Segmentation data

START

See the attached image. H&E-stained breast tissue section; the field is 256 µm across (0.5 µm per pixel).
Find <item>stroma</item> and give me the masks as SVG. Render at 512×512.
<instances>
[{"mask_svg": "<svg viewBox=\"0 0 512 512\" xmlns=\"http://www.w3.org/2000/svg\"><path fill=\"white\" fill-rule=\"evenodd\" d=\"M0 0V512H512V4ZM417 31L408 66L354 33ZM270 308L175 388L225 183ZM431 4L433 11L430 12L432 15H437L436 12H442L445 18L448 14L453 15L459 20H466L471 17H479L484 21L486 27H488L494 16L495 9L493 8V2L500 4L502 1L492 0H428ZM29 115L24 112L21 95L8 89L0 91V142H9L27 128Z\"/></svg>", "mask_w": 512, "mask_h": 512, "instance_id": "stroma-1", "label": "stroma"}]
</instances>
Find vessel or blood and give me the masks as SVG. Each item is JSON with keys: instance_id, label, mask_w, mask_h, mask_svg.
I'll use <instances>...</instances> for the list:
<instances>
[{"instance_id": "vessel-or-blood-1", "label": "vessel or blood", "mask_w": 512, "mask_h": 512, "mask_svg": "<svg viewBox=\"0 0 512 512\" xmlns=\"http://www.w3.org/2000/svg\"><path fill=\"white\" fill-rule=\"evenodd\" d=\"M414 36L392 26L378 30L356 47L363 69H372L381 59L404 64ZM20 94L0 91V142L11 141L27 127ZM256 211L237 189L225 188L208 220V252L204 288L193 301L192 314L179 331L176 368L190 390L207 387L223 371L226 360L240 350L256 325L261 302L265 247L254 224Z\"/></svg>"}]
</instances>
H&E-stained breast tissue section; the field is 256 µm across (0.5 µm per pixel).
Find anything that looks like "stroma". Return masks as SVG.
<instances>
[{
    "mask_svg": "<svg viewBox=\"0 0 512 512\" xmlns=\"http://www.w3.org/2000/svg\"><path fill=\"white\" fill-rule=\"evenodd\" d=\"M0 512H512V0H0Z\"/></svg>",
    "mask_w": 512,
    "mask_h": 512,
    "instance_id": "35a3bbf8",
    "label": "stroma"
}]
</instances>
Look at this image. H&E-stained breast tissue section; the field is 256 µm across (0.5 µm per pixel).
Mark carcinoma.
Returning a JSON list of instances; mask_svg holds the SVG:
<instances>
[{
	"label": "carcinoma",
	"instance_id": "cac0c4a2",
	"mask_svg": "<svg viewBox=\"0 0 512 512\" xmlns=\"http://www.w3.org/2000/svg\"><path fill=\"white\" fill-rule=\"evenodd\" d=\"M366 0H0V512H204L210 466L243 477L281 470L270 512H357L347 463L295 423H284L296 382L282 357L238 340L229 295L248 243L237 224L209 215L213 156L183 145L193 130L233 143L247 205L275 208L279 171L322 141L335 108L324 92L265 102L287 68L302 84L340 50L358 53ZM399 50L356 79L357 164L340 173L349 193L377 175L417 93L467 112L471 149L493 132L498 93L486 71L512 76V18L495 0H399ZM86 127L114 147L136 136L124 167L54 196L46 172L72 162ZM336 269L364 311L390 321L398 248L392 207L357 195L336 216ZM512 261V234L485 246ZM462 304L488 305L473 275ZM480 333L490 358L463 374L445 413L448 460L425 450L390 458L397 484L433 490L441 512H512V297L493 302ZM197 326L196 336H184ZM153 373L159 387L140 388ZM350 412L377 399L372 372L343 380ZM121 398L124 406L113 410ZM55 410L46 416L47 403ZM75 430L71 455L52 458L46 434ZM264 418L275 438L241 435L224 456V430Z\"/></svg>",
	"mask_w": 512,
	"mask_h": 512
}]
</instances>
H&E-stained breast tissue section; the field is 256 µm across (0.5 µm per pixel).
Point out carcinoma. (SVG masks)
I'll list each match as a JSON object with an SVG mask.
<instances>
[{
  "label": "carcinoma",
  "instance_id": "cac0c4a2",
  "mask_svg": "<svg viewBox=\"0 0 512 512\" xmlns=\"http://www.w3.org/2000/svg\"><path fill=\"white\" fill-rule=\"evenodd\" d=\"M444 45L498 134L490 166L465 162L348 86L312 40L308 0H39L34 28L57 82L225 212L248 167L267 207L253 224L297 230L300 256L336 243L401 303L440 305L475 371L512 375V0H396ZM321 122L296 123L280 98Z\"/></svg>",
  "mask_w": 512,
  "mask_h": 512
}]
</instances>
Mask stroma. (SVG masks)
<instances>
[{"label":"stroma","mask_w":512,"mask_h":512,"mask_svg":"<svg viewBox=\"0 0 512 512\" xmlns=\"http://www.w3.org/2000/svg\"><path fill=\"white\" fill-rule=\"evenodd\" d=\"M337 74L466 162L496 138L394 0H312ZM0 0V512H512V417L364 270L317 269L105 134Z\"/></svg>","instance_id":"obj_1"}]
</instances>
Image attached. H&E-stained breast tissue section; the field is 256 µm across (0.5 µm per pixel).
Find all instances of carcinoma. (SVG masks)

END

Return the material exactly as it stands.

See the attached image. H&E-stained breast tissue section; the field is 256 µm across (0.5 µm per pixel).
Find <item>stroma</item> and give me the masks as SVG. Render at 512×512.
<instances>
[{"mask_svg": "<svg viewBox=\"0 0 512 512\" xmlns=\"http://www.w3.org/2000/svg\"><path fill=\"white\" fill-rule=\"evenodd\" d=\"M0 0V512H512V4ZM417 31L408 66L354 33ZM270 308L175 388L225 183ZM431 4L433 11L430 12L432 15H437L436 12H442L445 18L448 14L453 15L459 20H466L471 17H479L484 21L486 27H488L494 16L495 9L493 8V2L500 4L502 1L492 0H428ZM29 115L24 112L21 95L8 89L0 91V142H9L27 128Z\"/></svg>", "mask_w": 512, "mask_h": 512, "instance_id": "stroma-1", "label": "stroma"}]
</instances>
Find vessel or blood and give me the masks as SVG. Each item is JSON with keys: instance_id, label, mask_w, mask_h, mask_svg.
I'll use <instances>...</instances> for the list:
<instances>
[{"instance_id": "vessel-or-blood-1", "label": "vessel or blood", "mask_w": 512, "mask_h": 512, "mask_svg": "<svg viewBox=\"0 0 512 512\" xmlns=\"http://www.w3.org/2000/svg\"><path fill=\"white\" fill-rule=\"evenodd\" d=\"M414 36L392 26L378 30L356 47L363 69H372L381 59L404 64ZM20 94L0 91V142L11 141L27 127ZM256 211L237 189L225 188L208 220V252L204 288L193 301L192 314L179 331L176 368L190 390L207 387L223 371L226 360L240 350L256 325L261 302L265 247L254 224Z\"/></svg>"}]
</instances>
H&E-stained breast tissue section; the field is 256 µm across (0.5 µm per pixel).
Find anything that looks like "stroma". Return masks as SVG.
<instances>
[{
    "mask_svg": "<svg viewBox=\"0 0 512 512\" xmlns=\"http://www.w3.org/2000/svg\"><path fill=\"white\" fill-rule=\"evenodd\" d=\"M0 512H512V0H0Z\"/></svg>",
    "mask_w": 512,
    "mask_h": 512,
    "instance_id": "35a3bbf8",
    "label": "stroma"
}]
</instances>
Look at this image. H&E-stained breast tissue section; the field is 256 µm across (0.5 µm per pixel).
Mark carcinoma.
Returning a JSON list of instances; mask_svg holds the SVG:
<instances>
[{
	"label": "carcinoma",
	"instance_id": "cac0c4a2",
	"mask_svg": "<svg viewBox=\"0 0 512 512\" xmlns=\"http://www.w3.org/2000/svg\"><path fill=\"white\" fill-rule=\"evenodd\" d=\"M366 0H0V512H204L210 466L243 477L281 470L270 512H357L347 463L295 423H284L296 382L282 357L238 340L229 295L248 243L237 224L209 215L213 156L183 145L193 130L233 143L247 205L275 208L279 171L322 141L335 108L324 92L265 102L287 68L302 84L340 50L358 53ZM399 50L356 79L357 164L340 173L349 193L377 175L417 93L467 112L471 149L493 132L498 93L486 71L512 76V18L495 0H399ZM86 127L114 147L136 136L124 167L54 196L46 172L72 162ZM336 269L364 311L390 321L398 248L392 207L357 195L336 216ZM512 261V234L485 246ZM462 304L488 305L473 275ZM480 333L490 358L463 374L445 413L448 460L425 450L390 458L397 484L433 490L441 512H512V297L493 302ZM197 326L196 336H184ZM153 373L159 387L140 388ZM350 412L377 399L372 372L343 380ZM121 398L124 406L113 410ZM55 410L46 416L47 403ZM75 430L71 455L52 458L46 434ZM264 418L275 438L241 435L224 456V430Z\"/></svg>",
	"mask_w": 512,
	"mask_h": 512
}]
</instances>
H&E-stained breast tissue section; the field is 256 µm across (0.5 µm per pixel).
Point out carcinoma. (SVG masks)
I'll list each match as a JSON object with an SVG mask.
<instances>
[{
  "label": "carcinoma",
  "instance_id": "cac0c4a2",
  "mask_svg": "<svg viewBox=\"0 0 512 512\" xmlns=\"http://www.w3.org/2000/svg\"><path fill=\"white\" fill-rule=\"evenodd\" d=\"M444 45L498 134L490 166L465 162L348 86L312 40L308 0H39L34 28L57 82L225 212L248 167L267 207L253 224L297 230L300 256L336 243L401 303L440 305L475 371L512 375V0H396ZM321 122L296 123L280 98Z\"/></svg>",
  "mask_w": 512,
  "mask_h": 512
}]
</instances>
Mask stroma. (SVG masks)
<instances>
[{"label":"stroma","mask_w":512,"mask_h":512,"mask_svg":"<svg viewBox=\"0 0 512 512\" xmlns=\"http://www.w3.org/2000/svg\"><path fill=\"white\" fill-rule=\"evenodd\" d=\"M337 74L466 162L496 138L394 0H312ZM0 0V512H512V417L364 270L317 269L105 134Z\"/></svg>","instance_id":"obj_1"}]
</instances>
Image attached. H&E-stained breast tissue section; the field is 256 µm across (0.5 µm per pixel).
Find all instances of carcinoma. (SVG masks)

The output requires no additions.